Image change detection data
※
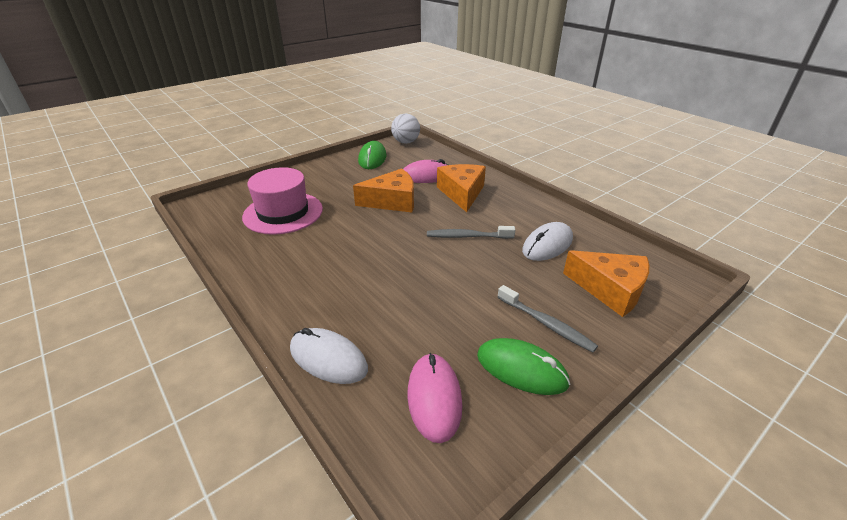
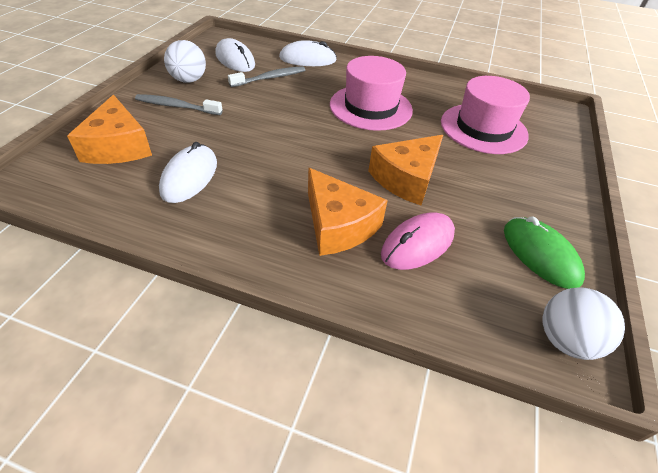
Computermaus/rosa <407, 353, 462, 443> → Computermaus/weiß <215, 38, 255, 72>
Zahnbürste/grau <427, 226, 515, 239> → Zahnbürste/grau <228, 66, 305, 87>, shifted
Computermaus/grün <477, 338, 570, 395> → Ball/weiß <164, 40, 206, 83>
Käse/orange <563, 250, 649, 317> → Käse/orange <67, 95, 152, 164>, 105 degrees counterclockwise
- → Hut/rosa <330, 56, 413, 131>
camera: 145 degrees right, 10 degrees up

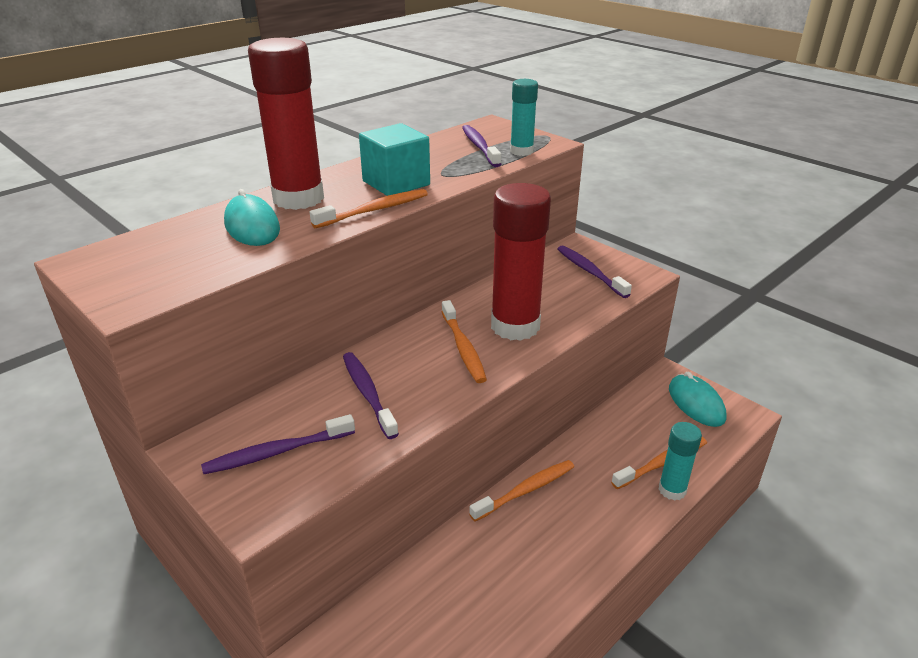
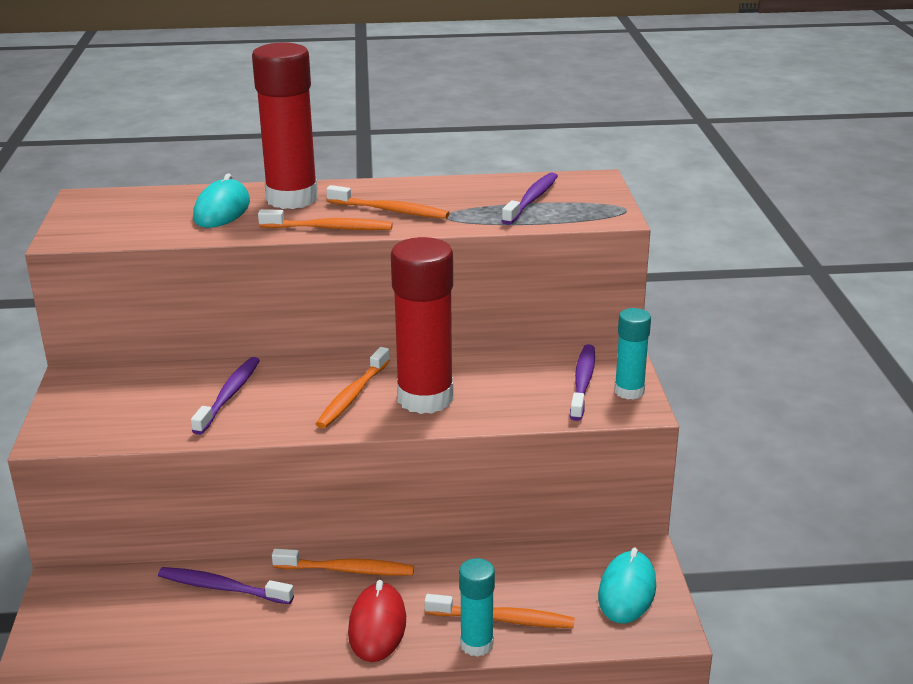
Zahnbürste/lila <201, 414, 355, 474> → Zahnbürste/lila <158, 567, 294, 604>, shifted
Kubus/türkis <359, 123, 430, 196> → Zahnbürste/orange <326, 185, 449, 219>
Klebestift/türkis <510, 79, 538, 156> → Klebestift/türkis <614, 308, 651, 400>, shifted
- → Computermaus/rot <348, 580, 406, 662>
camera: 40 degrees right, 5 degrees down

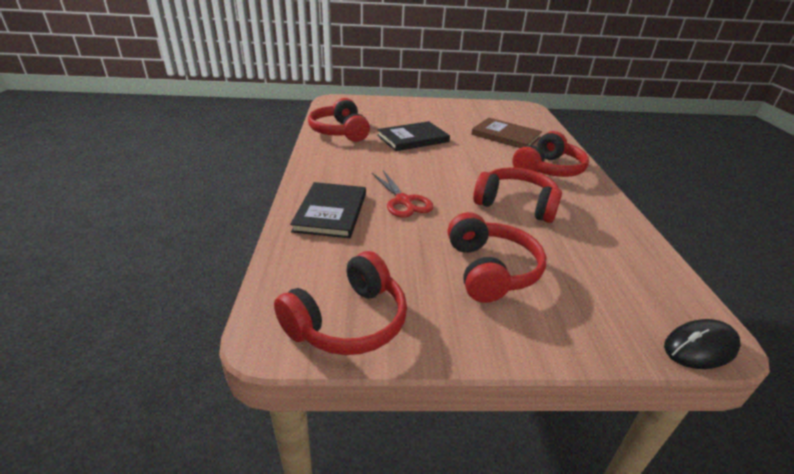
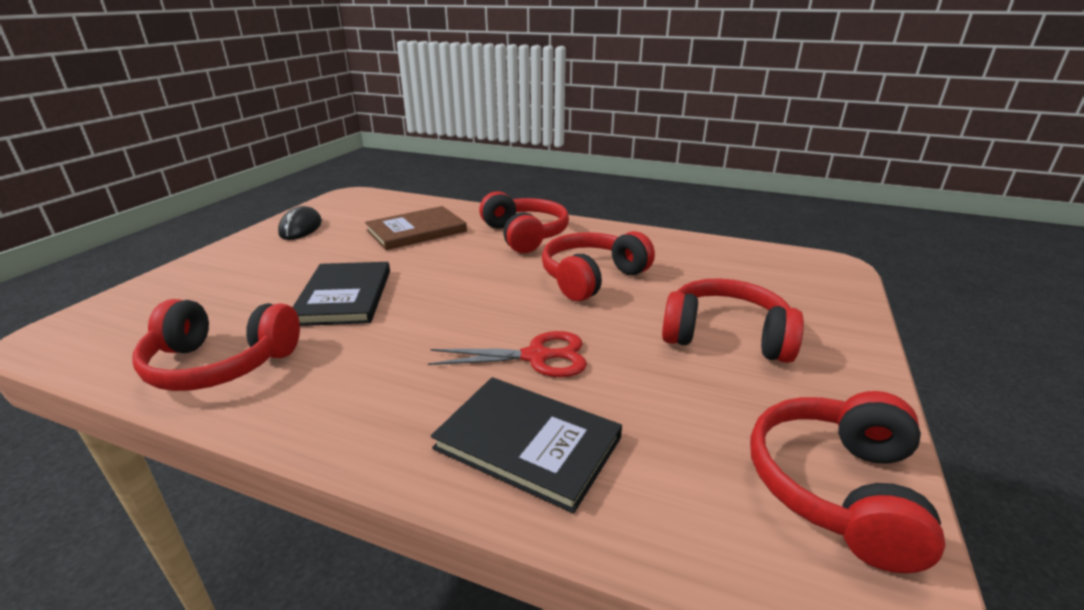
Kopfhörer/rot <274, 251, 407, 355> → Kopfhörer/rot <750, 391, 946, 573>, 135 degrees counterclockwise
Computermaus/schwarz <664, 319, 741, 369> → Computermaus/schwarz <278, 206, 322, 240>, shifted
camera: 65 degrees left, 5 degrees down

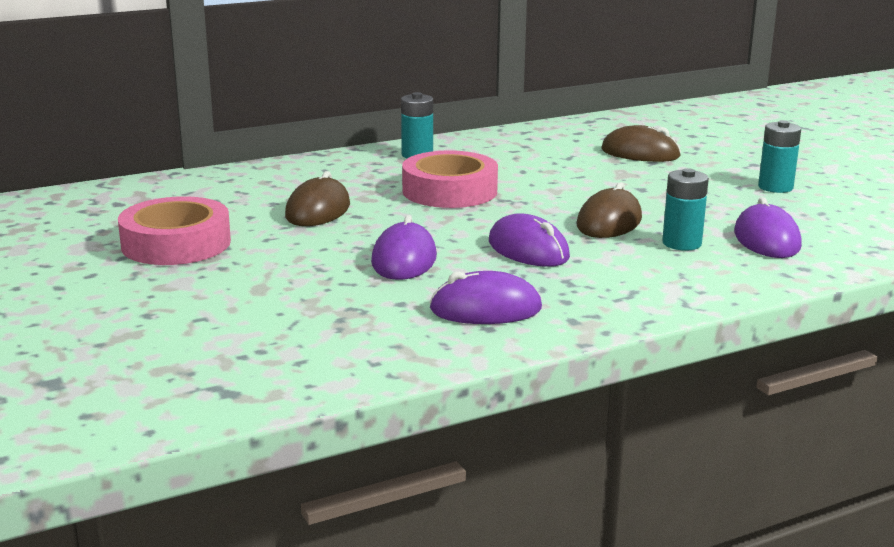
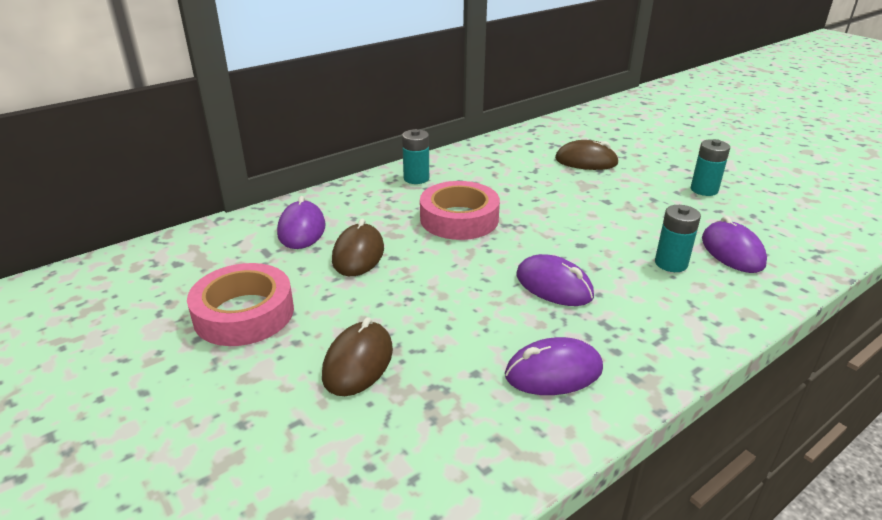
Computermaus/lila <371, 215, 437, 280> → Computermaus/lila <277, 196, 325, 249>, shifted
Computermaus/braun <577, 182, 642, 238> → Computermaus/braun <322, 317, 393, 396>, shifted
camera: 10 degrees left, 10 degrees up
※
- **Activity**:
Transcribe exactly each line of the records from the start up to and including the one with "- → Computermaus/rot <348, 580, 406, 662>", and leave out every picture.

- **Reply**:
Computermaus/rosa <407, 353, 462, 443> → Computermaus/weiß <215, 38, 255, 72>
Zahnbürste/grau <427, 226, 515, 239> → Zahnbürste/grau <228, 66, 305, 87>, shifted
Computermaus/grün <477, 338, 570, 395> → Ball/weiß <164, 40, 206, 83>
Käse/orange <563, 250, 649, 317> → Käse/orange <67, 95, 152, 164>, 105 degrees counterclockwise
- → Hut/rosa <330, 56, 413, 131>
camera: 145 degrees right, 10 degrees up

Zahnbürste/lila <201, 414, 355, 474> → Zahnbürste/lila <158, 567, 294, 604>, shifted
Kubus/türkis <359, 123, 430, 196> → Zahnbürste/orange <326, 185, 449, 219>
Klebestift/türkis <510, 79, 538, 156> → Klebestift/türkis <614, 308, 651, 400>, shifted
- → Computermaus/rot <348, 580, 406, 662>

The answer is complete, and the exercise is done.